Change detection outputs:
>>>>>

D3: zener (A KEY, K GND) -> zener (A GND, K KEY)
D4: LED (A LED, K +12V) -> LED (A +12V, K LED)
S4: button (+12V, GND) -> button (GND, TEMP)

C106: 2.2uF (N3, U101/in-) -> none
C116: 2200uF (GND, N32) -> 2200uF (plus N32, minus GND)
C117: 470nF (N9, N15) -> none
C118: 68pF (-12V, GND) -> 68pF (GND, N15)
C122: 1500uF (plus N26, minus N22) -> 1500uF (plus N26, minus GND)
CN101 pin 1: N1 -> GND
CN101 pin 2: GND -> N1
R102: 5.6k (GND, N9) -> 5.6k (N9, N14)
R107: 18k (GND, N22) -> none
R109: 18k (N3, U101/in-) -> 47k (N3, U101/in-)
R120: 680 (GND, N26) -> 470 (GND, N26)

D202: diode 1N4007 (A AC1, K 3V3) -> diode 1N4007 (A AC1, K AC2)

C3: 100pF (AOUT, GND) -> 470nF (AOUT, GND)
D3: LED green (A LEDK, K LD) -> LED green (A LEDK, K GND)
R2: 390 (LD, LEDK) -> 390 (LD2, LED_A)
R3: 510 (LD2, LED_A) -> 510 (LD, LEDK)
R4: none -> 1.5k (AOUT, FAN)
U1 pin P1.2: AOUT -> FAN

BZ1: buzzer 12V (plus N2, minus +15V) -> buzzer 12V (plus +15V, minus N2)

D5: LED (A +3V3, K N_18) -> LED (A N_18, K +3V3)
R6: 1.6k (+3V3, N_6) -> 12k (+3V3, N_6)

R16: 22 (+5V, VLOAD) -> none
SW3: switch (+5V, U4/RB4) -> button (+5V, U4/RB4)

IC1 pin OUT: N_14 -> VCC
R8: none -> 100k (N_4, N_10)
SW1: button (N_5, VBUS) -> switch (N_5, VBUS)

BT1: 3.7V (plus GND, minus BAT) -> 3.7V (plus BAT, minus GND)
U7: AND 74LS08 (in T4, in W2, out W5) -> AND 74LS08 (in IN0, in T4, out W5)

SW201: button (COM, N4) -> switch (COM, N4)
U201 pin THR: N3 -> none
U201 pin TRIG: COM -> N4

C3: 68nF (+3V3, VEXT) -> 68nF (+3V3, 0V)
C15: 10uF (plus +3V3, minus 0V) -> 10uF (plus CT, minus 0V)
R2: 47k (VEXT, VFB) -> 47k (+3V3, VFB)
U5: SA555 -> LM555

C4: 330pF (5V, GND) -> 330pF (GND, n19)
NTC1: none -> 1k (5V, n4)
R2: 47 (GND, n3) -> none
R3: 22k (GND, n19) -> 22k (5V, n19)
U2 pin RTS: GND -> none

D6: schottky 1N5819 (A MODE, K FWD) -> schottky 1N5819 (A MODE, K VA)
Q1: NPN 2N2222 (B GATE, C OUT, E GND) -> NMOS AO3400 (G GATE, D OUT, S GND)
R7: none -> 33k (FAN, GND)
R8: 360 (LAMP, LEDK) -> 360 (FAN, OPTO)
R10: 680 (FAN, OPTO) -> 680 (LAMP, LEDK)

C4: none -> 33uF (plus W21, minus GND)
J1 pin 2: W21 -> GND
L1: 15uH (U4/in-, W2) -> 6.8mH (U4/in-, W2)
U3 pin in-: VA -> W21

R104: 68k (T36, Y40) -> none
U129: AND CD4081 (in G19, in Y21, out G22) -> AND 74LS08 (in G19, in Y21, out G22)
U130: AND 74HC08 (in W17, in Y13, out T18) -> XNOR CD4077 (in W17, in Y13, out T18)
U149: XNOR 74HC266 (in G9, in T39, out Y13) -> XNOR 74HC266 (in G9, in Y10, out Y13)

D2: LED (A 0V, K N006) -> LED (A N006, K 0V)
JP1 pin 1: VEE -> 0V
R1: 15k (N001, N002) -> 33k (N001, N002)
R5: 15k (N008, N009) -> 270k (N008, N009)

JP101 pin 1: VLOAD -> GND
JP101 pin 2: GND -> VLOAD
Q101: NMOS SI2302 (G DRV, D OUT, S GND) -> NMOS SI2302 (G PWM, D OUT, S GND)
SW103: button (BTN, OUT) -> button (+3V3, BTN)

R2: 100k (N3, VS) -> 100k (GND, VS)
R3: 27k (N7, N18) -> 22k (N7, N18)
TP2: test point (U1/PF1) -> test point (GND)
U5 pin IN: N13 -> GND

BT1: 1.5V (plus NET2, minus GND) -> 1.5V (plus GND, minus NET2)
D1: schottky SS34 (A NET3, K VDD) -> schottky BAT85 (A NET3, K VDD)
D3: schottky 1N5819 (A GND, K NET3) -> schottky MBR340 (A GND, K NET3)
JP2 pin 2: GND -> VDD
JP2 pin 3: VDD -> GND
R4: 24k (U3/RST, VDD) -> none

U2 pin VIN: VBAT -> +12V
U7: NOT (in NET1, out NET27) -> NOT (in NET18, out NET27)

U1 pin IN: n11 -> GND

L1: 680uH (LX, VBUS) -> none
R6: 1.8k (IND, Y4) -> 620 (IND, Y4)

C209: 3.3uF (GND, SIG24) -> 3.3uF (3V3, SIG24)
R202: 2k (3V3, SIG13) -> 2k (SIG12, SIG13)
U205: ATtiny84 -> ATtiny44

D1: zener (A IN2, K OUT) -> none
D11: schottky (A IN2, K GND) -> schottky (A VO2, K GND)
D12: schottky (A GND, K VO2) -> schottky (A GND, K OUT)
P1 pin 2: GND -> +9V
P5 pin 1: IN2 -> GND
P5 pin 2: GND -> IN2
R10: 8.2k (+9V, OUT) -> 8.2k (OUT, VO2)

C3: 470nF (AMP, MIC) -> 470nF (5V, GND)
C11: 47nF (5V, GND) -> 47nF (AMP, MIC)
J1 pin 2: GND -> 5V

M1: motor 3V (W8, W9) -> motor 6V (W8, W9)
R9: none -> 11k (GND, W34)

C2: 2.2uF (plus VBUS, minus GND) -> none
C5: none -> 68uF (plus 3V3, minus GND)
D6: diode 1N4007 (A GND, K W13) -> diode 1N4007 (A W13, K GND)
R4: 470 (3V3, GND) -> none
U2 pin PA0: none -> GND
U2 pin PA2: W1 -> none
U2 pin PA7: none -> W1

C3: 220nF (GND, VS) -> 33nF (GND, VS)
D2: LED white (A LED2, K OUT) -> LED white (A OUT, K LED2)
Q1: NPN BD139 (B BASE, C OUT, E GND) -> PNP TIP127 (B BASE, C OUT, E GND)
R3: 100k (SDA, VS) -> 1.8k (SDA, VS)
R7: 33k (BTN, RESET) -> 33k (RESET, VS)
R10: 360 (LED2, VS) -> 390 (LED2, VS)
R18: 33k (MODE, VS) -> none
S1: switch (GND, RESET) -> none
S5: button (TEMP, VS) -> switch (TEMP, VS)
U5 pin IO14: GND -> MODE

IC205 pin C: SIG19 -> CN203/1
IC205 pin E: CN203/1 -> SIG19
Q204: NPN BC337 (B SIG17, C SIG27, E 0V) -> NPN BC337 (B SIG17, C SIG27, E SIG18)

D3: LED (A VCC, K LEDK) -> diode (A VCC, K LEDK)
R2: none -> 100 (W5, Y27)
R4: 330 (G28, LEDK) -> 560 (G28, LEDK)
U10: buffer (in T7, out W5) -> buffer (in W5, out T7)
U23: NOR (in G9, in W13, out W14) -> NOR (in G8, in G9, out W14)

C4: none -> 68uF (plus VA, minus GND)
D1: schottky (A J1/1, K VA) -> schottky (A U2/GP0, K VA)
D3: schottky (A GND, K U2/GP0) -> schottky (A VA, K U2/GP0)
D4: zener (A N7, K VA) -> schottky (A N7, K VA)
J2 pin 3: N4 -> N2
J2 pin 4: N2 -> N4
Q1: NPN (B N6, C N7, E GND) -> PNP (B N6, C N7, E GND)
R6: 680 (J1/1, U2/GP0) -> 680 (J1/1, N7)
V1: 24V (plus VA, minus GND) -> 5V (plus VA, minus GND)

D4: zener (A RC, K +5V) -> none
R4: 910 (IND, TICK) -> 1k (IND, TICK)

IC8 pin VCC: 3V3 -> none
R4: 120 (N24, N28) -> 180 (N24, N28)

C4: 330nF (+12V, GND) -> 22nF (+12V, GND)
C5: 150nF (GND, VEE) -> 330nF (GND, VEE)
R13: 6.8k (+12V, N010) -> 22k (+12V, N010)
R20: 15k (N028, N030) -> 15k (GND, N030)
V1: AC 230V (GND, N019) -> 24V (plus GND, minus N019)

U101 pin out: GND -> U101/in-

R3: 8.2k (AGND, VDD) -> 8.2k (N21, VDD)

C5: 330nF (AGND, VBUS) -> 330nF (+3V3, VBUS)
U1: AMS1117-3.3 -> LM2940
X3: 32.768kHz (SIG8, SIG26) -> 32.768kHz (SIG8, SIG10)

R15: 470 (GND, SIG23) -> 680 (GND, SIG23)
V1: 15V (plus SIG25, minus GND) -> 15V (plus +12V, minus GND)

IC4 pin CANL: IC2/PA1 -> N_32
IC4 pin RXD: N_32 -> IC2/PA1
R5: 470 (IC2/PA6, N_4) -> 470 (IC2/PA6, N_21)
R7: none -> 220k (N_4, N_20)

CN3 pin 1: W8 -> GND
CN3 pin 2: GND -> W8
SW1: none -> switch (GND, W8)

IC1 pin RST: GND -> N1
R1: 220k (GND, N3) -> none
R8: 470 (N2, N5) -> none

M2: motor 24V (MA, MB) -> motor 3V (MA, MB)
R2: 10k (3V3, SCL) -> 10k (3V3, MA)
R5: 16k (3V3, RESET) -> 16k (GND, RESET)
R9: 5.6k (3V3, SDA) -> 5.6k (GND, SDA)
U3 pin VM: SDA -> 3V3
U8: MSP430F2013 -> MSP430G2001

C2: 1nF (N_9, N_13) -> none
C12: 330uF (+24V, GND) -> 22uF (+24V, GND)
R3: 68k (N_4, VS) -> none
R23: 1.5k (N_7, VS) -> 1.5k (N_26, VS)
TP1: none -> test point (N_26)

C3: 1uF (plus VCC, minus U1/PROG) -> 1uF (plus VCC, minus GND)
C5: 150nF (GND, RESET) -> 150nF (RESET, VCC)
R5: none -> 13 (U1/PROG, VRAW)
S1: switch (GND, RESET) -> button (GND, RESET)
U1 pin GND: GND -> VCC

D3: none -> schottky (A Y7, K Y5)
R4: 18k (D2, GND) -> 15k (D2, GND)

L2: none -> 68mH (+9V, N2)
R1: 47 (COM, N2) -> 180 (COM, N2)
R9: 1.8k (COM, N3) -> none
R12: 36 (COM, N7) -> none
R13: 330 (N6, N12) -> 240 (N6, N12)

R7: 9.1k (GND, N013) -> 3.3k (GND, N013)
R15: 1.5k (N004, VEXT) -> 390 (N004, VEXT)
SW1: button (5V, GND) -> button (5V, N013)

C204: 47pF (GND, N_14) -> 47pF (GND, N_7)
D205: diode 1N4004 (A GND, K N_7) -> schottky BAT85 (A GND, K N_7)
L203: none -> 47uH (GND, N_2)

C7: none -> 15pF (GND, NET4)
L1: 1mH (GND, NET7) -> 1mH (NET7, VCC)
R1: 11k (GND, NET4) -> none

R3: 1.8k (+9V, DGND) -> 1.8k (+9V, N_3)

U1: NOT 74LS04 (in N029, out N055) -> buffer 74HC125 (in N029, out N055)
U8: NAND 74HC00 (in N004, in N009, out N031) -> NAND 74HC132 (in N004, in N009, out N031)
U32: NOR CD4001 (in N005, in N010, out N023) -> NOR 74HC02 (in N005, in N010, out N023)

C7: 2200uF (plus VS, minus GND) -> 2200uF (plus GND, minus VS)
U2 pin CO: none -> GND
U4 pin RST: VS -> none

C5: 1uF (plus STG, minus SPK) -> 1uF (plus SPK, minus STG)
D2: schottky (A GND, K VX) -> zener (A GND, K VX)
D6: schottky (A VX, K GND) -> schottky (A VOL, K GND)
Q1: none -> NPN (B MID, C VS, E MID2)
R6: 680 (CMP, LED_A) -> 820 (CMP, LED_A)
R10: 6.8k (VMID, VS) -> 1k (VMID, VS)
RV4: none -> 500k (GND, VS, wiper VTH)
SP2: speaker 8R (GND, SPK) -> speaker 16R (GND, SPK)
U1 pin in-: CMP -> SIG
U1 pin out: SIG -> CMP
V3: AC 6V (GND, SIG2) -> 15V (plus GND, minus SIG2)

<<<<<

What you need to do: A word-for-word copy of the lines above from the one with "C4: none -> 33uF (plus W21, minus GND)" through the one with "R4: 24k (U3/RST, VDD) -> none", inclusive, is the only output wanted.

Your solution:
C4: none -> 33uF (plus W21, minus GND)
J1 pin 2: W21 -> GND
L1: 15uH (U4/in-, W2) -> 6.8mH (U4/in-, W2)
U3 pin in-: VA -> W21

R104: 68k (T36, Y40) -> none
U129: AND CD4081 (in G19, in Y21, out G22) -> AND 74LS08 (in G19, in Y21, out G22)
U130: AND 74HC08 (in W17, in Y13, out T18) -> XNOR CD4077 (in W17, in Y13, out T18)
U149: XNOR 74HC266 (in G9, in T39, out Y13) -> XNOR 74HC266 (in G9, in Y10, out Y13)

D2: LED (A 0V, K N006) -> LED (A N006, K 0V)
JP1 pin 1: VEE -> 0V
R1: 15k (N001, N002) -> 33k (N001, N002)
R5: 15k (N008, N009) -> 270k (N008, N009)

JP101 pin 1: VLOAD -> GND
JP101 pin 2: GND -> VLOAD
Q101: NMOS SI2302 (G DRV, D OUT, S GND) -> NMOS SI2302 (G PWM, D OUT, S GND)
SW103: button (BTN, OUT) -> button (+3V3, BTN)

R2: 100k (N3, VS) -> 100k (GND, VS)
R3: 27k (N7, N18) -> 22k (N7, N18)
TP2: test point (U1/PF1) -> test point (GND)
U5 pin IN: N13 -> GND

BT1: 1.5V (plus NET2, minus GND) -> 1.5V (plus GND, minus NET2)
D1: schottky SS34 (A NET3, K VDD) -> schottky BAT85 (A NET3, K VDD)
D3: schottky 1N5819 (A GND, K NET3) -> schottky MBR340 (A GND, K NET3)
JP2 pin 2: GND -> VDD
JP2 pin 3: VDD -> GND
R4: 24k (U3/RST, VDD) -> none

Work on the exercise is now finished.